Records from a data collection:
%%
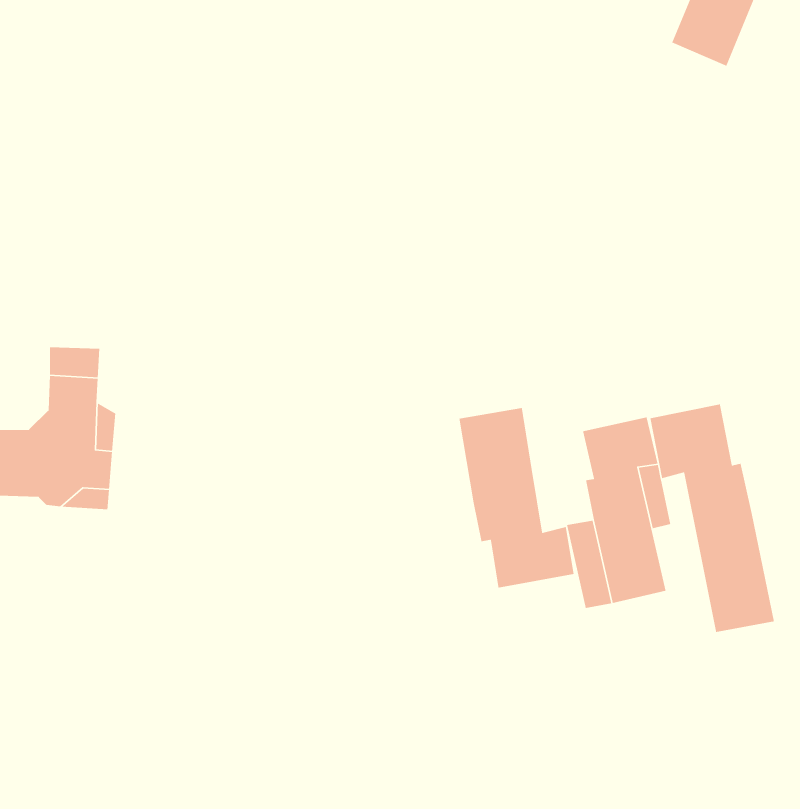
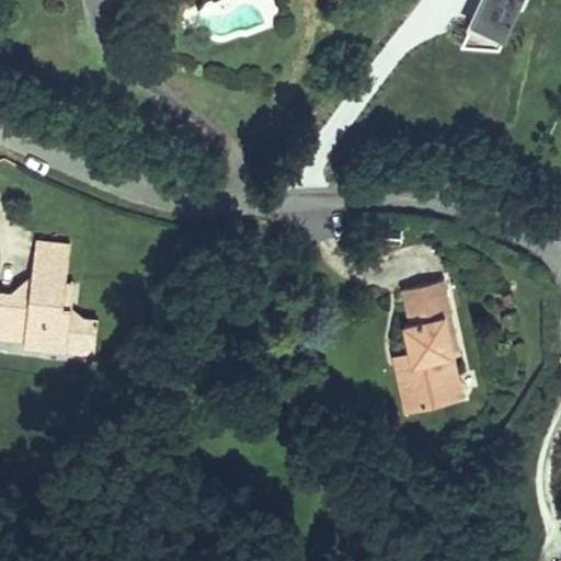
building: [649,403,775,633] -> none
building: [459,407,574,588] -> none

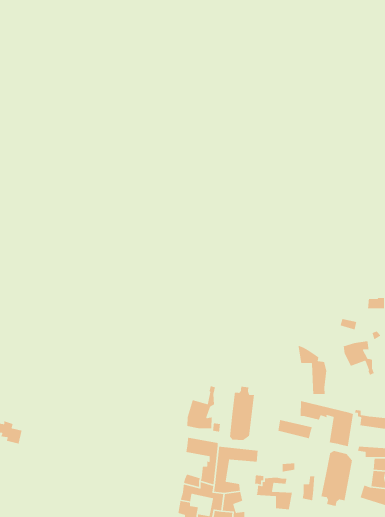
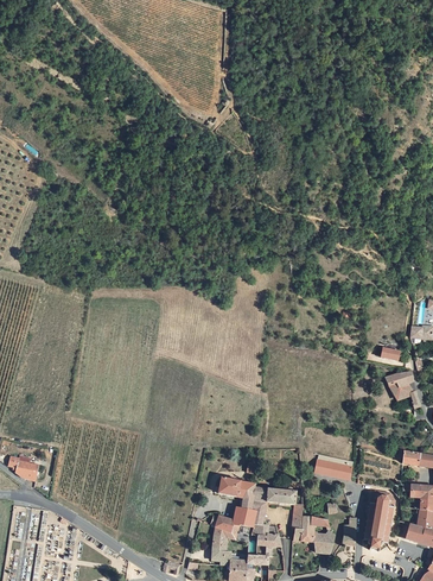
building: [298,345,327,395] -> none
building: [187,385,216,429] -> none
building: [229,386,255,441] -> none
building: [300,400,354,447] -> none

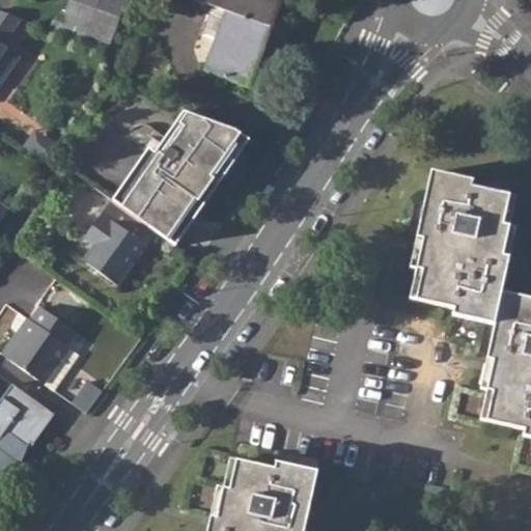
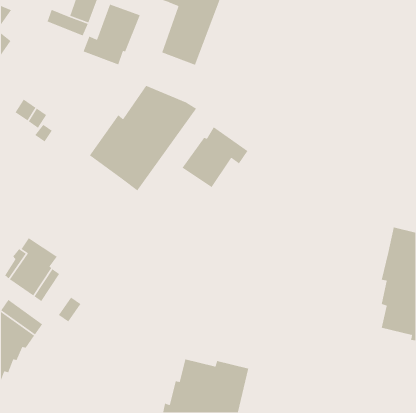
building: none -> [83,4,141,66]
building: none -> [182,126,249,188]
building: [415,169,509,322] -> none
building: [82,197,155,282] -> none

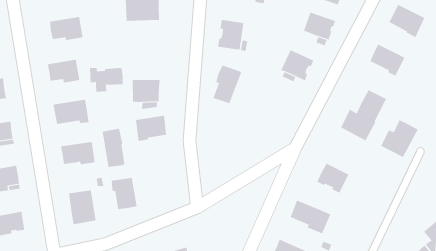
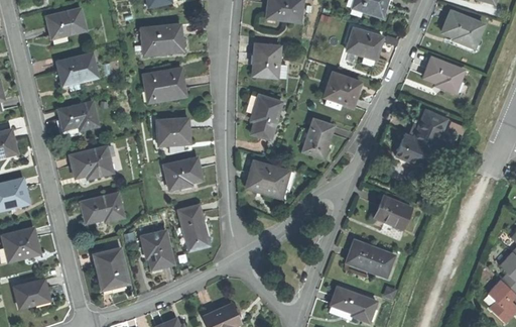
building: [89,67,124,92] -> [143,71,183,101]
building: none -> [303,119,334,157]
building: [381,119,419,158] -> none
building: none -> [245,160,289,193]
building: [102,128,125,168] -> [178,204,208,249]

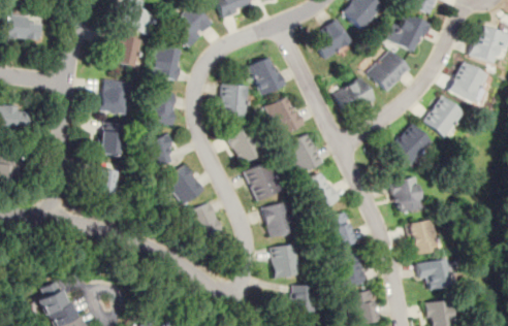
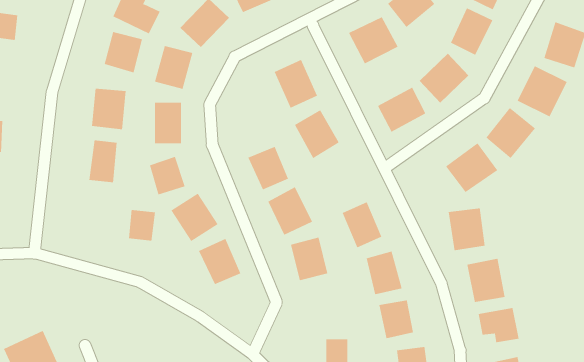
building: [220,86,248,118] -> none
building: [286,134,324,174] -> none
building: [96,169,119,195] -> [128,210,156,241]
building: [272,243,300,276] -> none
%%
-- What you will do --
Can you repeat every record above exactly, apart from the pictures?

-- Exercise response --
building: [649,403,775,633] -> none
building: [459,407,574,588] -> none

building: [298,345,327,395] -> none
building: [187,385,216,429] -> none
building: [229,386,255,441] -> none
building: [300,400,354,447] -> none

building: none -> [83,4,141,66]
building: none -> [182,126,249,188]
building: [415,169,509,322] -> none
building: [82,197,155,282] -> none

building: [89,67,124,92] -> [143,71,183,101]
building: none -> [303,119,334,157]
building: [381,119,419,158] -> none
building: none -> [245,160,289,193]
building: [102,128,125,168] -> [178,204,208,249]

building: [220,86,248,118] -> none
building: [286,134,324,174] -> none
building: [96,169,119,195] -> [128,210,156,241]
building: [272,243,300,276] -> none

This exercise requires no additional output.